[Dataset records Boundary: Start]

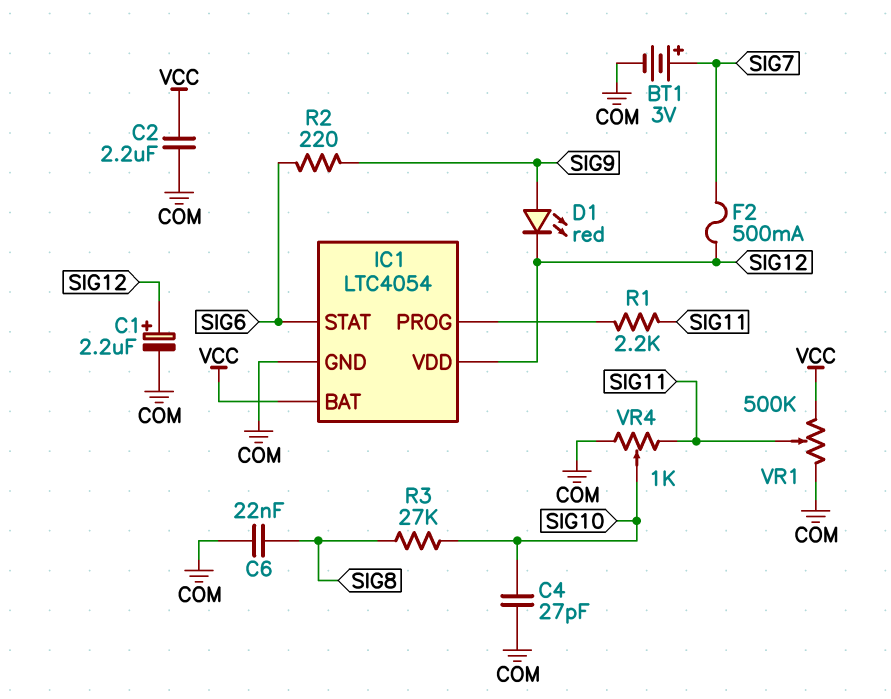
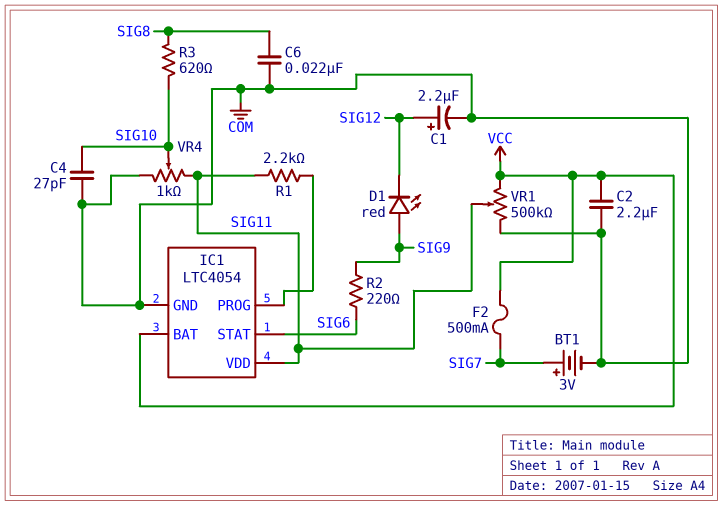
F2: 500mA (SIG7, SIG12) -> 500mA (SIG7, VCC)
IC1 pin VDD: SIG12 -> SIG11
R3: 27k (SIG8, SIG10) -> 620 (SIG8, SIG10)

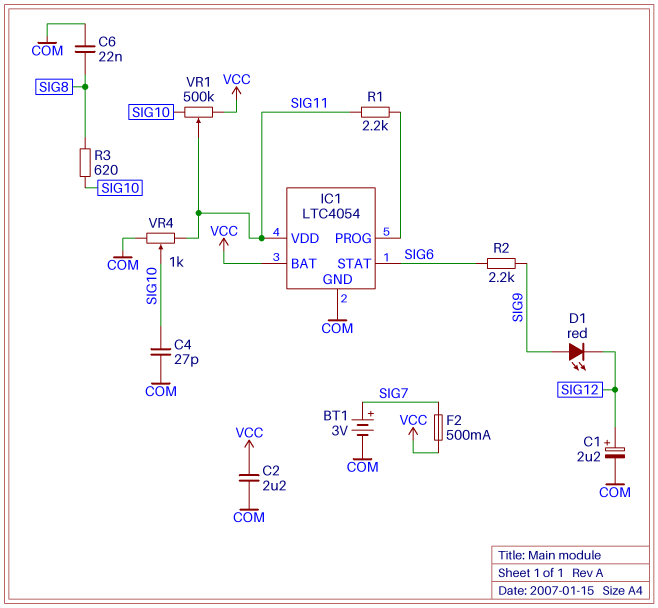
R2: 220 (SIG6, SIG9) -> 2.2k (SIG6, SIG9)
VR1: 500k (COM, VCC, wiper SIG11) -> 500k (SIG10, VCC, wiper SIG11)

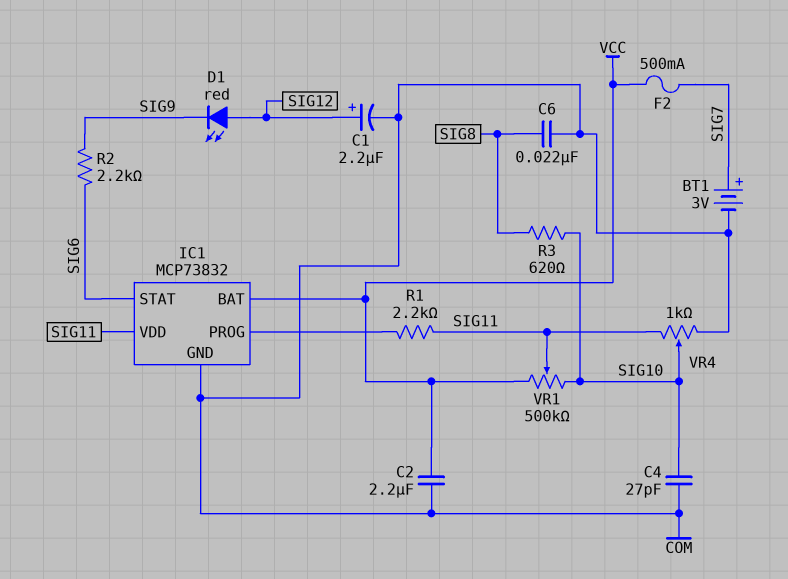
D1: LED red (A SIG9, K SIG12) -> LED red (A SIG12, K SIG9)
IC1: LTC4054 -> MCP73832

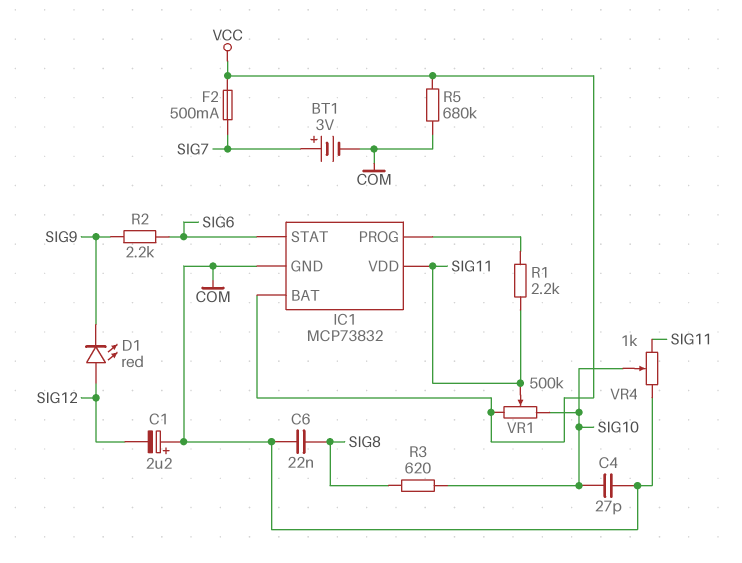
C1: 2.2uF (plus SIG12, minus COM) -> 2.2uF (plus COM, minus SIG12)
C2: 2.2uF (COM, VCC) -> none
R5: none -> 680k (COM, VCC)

[Dataset records Boundary: End]

- What is needed -
Can you retype every record above exactly, leaving out the pictures?

- Expected answer -
F2: 500mA (SIG7, SIG12) -> 500mA (SIG7, VCC)
IC1 pin VDD: SIG12 -> SIG11
R3: 27k (SIG8, SIG10) -> 620 (SIG8, SIG10)

R2: 220 (SIG6, SIG9) -> 2.2k (SIG6, SIG9)
VR1: 500k (COM, VCC, wiper SIG11) -> 500k (SIG10, VCC, wiper SIG11)

D1: LED red (A SIG9, K SIG12) -> LED red (A SIG12, K SIG9)
IC1: LTC4054 -> MCP73832

C1: 2.2uF (plus SIG12, minus COM) -> 2.2uF (plus COM, minus SIG12)
C2: 2.2uF (COM, VCC) -> none
R5: none -> 680k (COM, VCC)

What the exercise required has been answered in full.